Through the last line of the material below, starting at the line with "R104: 1.5k (5V, IC101/PD2)", return every line exactly and only those.
START Stored data
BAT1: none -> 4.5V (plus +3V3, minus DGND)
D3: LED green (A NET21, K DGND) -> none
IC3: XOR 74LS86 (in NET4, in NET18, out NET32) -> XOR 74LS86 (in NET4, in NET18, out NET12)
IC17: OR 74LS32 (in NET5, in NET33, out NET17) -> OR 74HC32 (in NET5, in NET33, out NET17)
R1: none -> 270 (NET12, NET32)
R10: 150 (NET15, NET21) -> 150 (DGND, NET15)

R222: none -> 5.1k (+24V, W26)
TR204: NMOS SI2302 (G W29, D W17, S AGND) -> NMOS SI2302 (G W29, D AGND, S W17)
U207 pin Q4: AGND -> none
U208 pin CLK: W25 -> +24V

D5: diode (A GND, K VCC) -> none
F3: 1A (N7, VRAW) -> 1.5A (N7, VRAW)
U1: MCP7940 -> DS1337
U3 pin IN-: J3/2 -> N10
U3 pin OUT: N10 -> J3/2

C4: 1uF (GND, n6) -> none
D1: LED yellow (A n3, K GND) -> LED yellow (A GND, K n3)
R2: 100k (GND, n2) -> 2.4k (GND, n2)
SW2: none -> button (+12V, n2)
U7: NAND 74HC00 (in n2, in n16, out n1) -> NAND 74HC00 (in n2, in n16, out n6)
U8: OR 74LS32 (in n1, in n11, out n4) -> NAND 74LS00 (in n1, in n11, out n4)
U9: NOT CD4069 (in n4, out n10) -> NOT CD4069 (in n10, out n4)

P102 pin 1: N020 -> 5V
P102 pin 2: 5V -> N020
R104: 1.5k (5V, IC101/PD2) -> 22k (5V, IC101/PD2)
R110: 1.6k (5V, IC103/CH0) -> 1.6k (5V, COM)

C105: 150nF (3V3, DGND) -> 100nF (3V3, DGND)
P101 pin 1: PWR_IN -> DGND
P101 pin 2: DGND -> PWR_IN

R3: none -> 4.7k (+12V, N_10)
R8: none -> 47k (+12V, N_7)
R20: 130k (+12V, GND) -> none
END Stored data
Response to this exercise
R104: 1.5k (5V, IC101/PD2) -> 22k (5V, IC101/PD2)
R110: 1.6k (5V, IC103/CH0) -> 1.6k (5V, COM)

C105: 150nF (3V3, DGND) -> 100nF (3V3, DGND)
P101 pin 1: PWR_IN -> DGND
P101 pin 2: DGND -> PWR_IN

R3: none -> 4.7k (+12V, N_10)
R8: none -> 47k (+12V, N_7)
R20: 130k (+12V, GND) -> none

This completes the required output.